• INSTRUCTIONS TO FOLLOW: When you reach the line containing "(147, 259) = (461, 83): none -> brown heart" in the records below, start copying exactly, and stop once you have copied the line containing "camera: 20 degrees right, 10 degrees down".
------------------------
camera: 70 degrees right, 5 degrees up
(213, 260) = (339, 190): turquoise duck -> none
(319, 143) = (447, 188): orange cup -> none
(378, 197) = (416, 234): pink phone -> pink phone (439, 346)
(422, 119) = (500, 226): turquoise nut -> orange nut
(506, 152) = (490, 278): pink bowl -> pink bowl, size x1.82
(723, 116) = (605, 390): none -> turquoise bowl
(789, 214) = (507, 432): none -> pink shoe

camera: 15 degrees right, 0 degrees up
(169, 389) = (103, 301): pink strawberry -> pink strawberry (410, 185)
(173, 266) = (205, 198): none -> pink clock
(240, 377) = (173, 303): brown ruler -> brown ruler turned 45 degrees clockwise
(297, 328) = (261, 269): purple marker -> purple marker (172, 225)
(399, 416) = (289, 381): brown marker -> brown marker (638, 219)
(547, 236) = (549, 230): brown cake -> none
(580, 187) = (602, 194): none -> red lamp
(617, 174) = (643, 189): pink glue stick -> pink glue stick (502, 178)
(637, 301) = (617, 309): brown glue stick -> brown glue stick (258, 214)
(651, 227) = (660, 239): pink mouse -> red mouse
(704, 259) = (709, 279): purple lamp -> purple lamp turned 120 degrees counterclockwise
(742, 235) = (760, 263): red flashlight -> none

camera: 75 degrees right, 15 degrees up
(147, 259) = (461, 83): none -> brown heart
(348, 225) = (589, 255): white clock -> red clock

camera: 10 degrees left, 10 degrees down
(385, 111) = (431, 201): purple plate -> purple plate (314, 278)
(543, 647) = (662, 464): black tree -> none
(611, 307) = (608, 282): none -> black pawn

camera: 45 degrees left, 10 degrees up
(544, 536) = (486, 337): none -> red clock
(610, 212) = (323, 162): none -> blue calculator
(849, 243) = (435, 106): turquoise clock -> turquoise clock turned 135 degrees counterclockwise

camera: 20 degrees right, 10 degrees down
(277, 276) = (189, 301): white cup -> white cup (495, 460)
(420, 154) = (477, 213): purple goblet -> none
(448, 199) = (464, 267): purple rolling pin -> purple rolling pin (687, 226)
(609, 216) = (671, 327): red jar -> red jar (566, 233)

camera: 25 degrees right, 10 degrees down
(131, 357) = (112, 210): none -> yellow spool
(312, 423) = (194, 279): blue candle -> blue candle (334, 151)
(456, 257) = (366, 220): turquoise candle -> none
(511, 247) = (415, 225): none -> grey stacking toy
------------------------
• SOLUTION BELOW:
(147, 259) = (461, 83): none -> brown heart
(348, 225) = (589, 255): white clock -> red clock

camera: 10 degrees left, 10 degrees down
(385, 111) = (431, 201): purple plate -> purple plate (314, 278)
(543, 647) = (662, 464): black tree -> none
(611, 307) = (608, 282): none -> black pawn

camera: 45 degrees left, 10 degrees up
(544, 536) = (486, 337): none -> red clock
(610, 212) = (323, 162): none -> blue calculator
(849, 243) = (435, 106): turquoise clock -> turquoise clock turned 135 degrees counterclockwise

camera: 20 degrees right, 10 degrees down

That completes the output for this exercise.